→ **WHAT IS REQUIRED**: Tally how many lines of these entries hold the string "scissors". Return the number alone.

[Recorded data]
========================

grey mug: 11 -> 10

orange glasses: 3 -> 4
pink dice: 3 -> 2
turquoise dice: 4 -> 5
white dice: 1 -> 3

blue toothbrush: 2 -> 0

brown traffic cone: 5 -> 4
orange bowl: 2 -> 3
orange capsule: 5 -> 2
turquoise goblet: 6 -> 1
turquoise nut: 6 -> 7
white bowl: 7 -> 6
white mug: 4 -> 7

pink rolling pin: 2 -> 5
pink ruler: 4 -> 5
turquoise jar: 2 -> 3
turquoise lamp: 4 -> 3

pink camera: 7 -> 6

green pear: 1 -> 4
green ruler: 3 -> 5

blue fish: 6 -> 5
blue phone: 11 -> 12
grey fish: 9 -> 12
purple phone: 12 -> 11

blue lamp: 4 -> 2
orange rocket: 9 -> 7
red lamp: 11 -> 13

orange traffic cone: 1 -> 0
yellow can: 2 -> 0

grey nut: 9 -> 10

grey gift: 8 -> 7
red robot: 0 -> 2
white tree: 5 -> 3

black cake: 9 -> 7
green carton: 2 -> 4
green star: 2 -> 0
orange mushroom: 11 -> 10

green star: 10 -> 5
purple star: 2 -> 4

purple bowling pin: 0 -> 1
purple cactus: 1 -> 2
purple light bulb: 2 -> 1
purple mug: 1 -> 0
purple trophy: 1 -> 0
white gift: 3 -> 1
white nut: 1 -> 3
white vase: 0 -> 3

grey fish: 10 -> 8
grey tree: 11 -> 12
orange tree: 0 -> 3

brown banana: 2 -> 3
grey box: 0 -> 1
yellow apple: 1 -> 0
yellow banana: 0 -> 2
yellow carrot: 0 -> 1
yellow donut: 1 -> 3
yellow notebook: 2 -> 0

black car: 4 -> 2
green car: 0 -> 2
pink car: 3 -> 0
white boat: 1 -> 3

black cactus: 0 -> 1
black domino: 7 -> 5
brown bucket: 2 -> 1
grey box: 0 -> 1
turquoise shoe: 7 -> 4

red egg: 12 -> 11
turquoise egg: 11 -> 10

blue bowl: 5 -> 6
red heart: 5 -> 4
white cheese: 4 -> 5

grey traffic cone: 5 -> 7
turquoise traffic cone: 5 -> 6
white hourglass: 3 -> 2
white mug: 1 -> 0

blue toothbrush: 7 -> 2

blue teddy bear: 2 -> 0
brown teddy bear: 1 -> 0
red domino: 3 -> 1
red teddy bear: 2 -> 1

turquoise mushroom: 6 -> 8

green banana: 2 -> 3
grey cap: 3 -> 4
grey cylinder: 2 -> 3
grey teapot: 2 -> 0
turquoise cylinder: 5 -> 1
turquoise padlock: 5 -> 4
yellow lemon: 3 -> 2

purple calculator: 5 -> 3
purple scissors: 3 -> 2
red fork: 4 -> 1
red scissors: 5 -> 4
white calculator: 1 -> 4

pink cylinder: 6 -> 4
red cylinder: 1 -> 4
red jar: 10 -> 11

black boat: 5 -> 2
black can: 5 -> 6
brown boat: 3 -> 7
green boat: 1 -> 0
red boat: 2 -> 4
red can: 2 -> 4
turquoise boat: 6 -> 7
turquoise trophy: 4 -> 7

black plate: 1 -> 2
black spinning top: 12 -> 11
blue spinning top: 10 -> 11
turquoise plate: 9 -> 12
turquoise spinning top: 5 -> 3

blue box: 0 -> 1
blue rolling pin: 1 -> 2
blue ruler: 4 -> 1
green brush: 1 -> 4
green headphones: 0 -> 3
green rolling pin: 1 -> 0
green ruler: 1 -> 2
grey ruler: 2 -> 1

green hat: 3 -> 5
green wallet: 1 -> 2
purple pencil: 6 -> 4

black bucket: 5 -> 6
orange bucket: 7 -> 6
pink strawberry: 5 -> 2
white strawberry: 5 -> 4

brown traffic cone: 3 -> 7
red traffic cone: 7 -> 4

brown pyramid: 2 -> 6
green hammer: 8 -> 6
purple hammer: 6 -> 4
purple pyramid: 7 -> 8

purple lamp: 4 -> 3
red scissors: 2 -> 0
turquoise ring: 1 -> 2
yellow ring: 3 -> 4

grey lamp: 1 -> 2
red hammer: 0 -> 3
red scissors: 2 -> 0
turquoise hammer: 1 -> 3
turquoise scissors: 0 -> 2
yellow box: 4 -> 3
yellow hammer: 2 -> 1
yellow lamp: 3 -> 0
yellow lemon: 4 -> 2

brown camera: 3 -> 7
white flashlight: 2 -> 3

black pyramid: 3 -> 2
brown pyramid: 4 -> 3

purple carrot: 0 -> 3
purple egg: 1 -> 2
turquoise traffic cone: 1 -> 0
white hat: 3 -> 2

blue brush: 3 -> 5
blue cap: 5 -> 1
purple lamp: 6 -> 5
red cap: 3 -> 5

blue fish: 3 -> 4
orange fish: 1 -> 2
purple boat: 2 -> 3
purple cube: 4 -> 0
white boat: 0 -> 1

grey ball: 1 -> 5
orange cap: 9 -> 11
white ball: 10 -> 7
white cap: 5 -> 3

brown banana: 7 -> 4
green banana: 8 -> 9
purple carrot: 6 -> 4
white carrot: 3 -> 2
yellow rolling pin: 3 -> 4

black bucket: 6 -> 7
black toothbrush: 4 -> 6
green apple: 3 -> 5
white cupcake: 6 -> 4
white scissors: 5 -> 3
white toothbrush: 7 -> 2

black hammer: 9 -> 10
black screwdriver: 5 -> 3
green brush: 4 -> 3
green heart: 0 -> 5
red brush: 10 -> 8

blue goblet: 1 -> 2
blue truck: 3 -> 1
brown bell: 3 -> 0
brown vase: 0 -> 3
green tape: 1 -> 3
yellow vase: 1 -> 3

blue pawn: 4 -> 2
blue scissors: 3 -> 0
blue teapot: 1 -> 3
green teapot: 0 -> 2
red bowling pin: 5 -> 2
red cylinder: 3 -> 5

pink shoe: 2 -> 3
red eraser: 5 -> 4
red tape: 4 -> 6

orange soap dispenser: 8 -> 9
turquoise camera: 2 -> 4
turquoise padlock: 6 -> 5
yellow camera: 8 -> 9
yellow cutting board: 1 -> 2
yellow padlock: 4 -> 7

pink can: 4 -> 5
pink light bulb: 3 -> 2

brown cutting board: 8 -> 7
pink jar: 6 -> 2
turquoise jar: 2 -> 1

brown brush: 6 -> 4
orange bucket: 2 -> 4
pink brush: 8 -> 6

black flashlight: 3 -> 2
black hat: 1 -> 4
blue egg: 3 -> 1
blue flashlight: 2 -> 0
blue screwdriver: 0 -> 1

========================

→ **ANSWER**: 7